Items from a data source

BEGIN

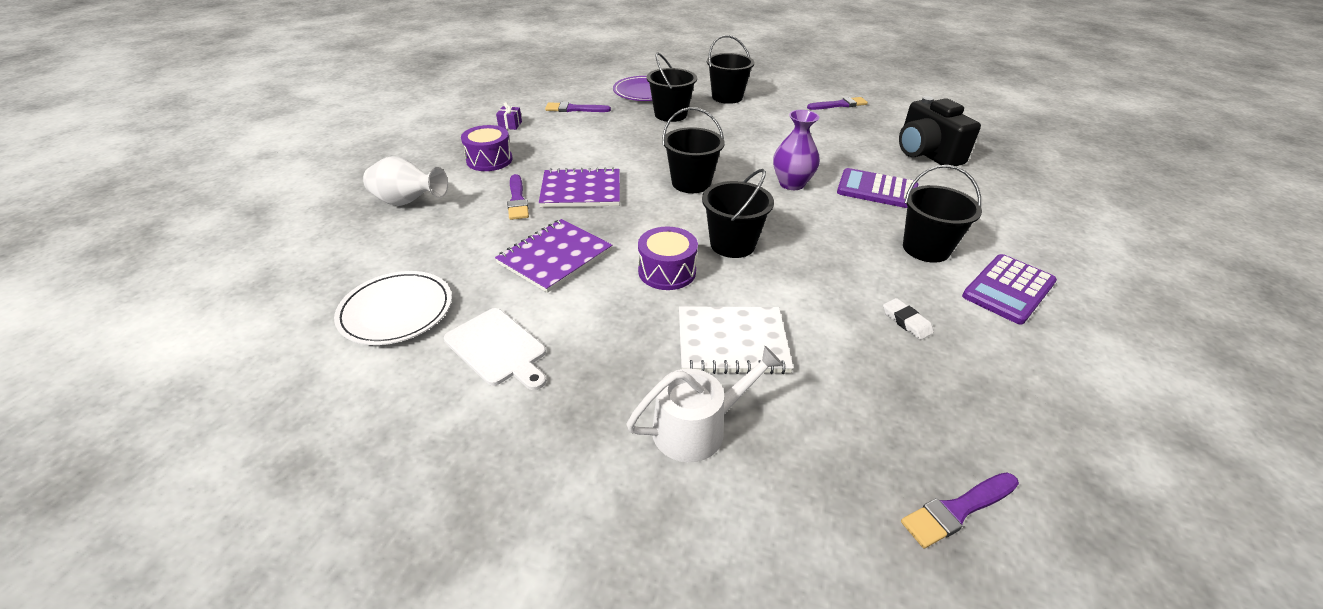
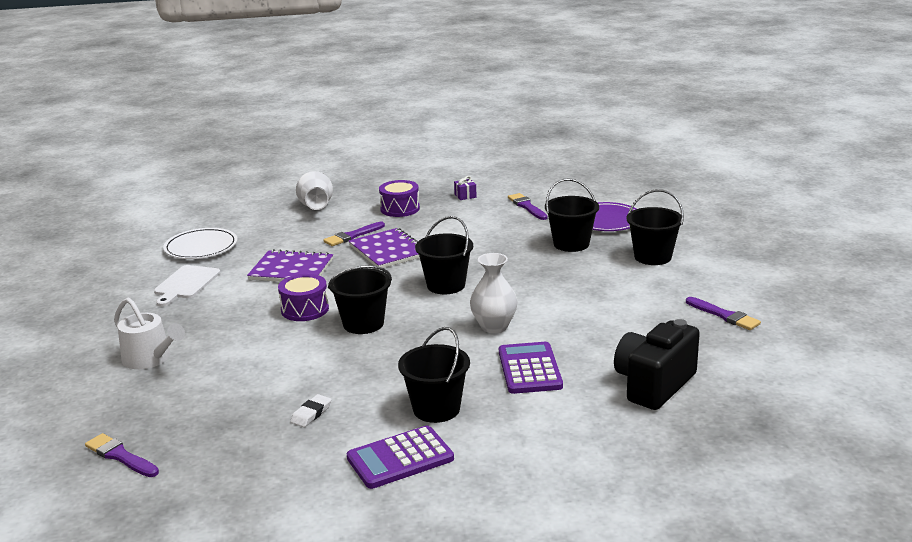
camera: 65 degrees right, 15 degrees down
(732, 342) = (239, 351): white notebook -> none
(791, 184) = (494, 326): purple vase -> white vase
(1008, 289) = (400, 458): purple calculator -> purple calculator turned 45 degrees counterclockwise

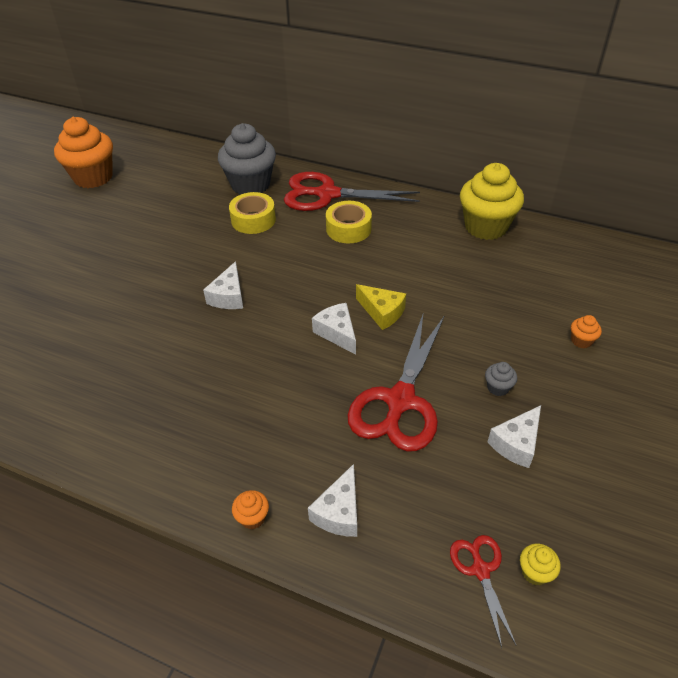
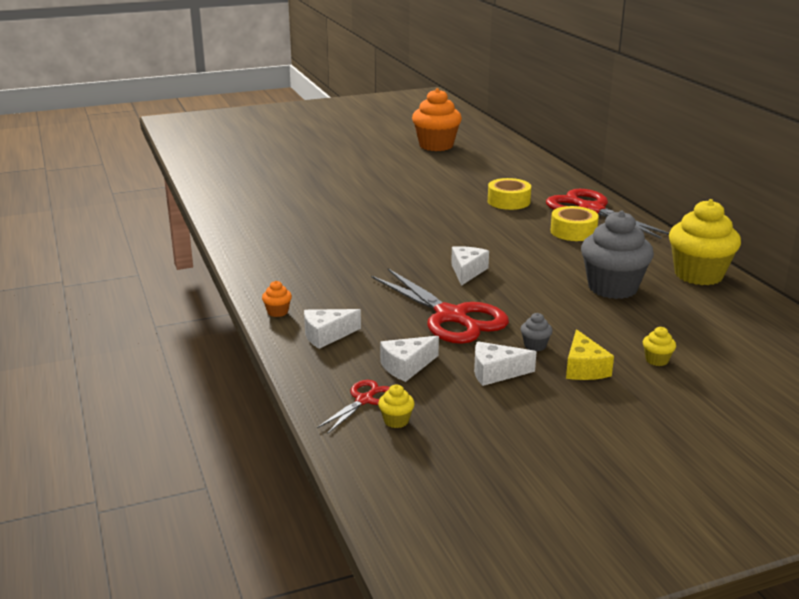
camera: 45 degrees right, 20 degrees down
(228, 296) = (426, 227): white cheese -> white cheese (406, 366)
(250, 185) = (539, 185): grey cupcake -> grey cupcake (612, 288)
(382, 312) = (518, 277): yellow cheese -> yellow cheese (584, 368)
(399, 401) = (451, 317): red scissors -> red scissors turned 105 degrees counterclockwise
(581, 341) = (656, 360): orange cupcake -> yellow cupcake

END

**TASK INSTRUCTIONS**:
Could each line of the data be written out exactly, with no pictures included?

**REPLY TO THE EXERCISE**:
camera: 65 degrees right, 15 degrees down
(732, 342) = (239, 351): white notebook -> none
(791, 184) = (494, 326): purple vase -> white vase
(1008, 289) = (400, 458): purple calculator -> purple calculator turned 45 degrees counterclockwise

camera: 45 degrees right, 20 degrees down
(228, 296) = (426, 227): white cheese -> white cheese (406, 366)
(250, 185) = (539, 185): grey cupcake -> grey cupcake (612, 288)
(382, 312) = (518, 277): yellow cheese -> yellow cheese (584, 368)
(399, 401) = (451, 317): red scissors -> red scissors turned 105 degrees counterclockwise
(581, 341) = (656, 360): orange cupcake -> yellow cupcake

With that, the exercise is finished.